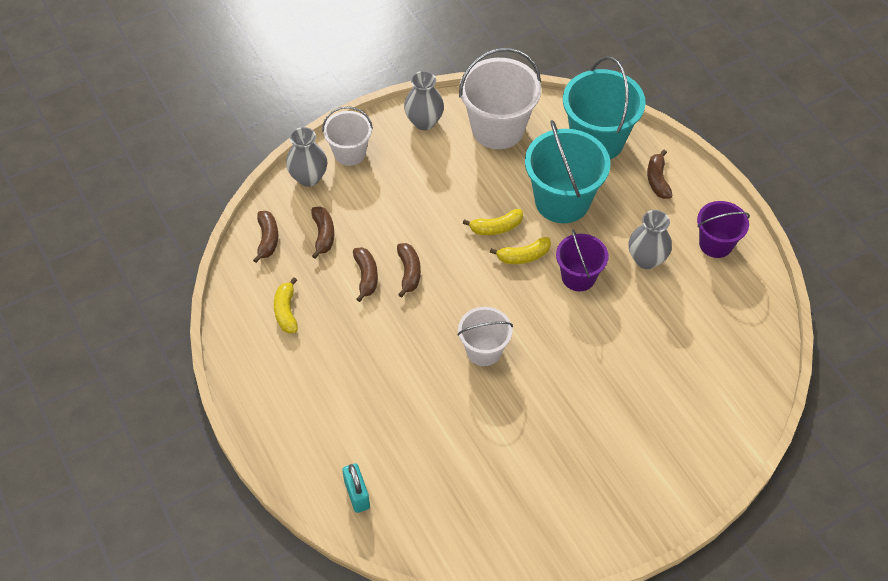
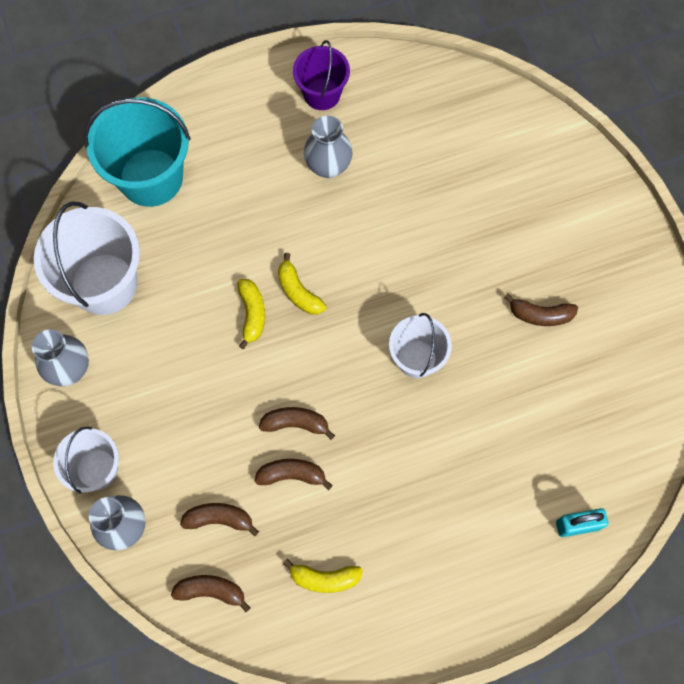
camera: 80 degrees left, 15 degrees up
(523, 256) = (298, 292): yellow banana -> yellow banana turned 150 degrees clockwise
(562, 201) = (230, 234): turquoise bucket -> none
(578, 277) = (338, 240): purple bucket -> none
(657, 180) = (223, 129): brown banana -> brown banana (540, 315)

§ Task
Exactly the lines from the one holding "(523, 256) = (298, 292): yellow" through the end of the records above are to be returned, and nothing else.

§ Written answer
(523, 256) = (298, 292): yellow banana -> yellow banana turned 150 degrees clockwise
(562, 201) = (230, 234): turquoise bucket -> none
(578, 277) = (338, 240): purple bucket -> none
(657, 180) = (223, 129): brown banana -> brown banana (540, 315)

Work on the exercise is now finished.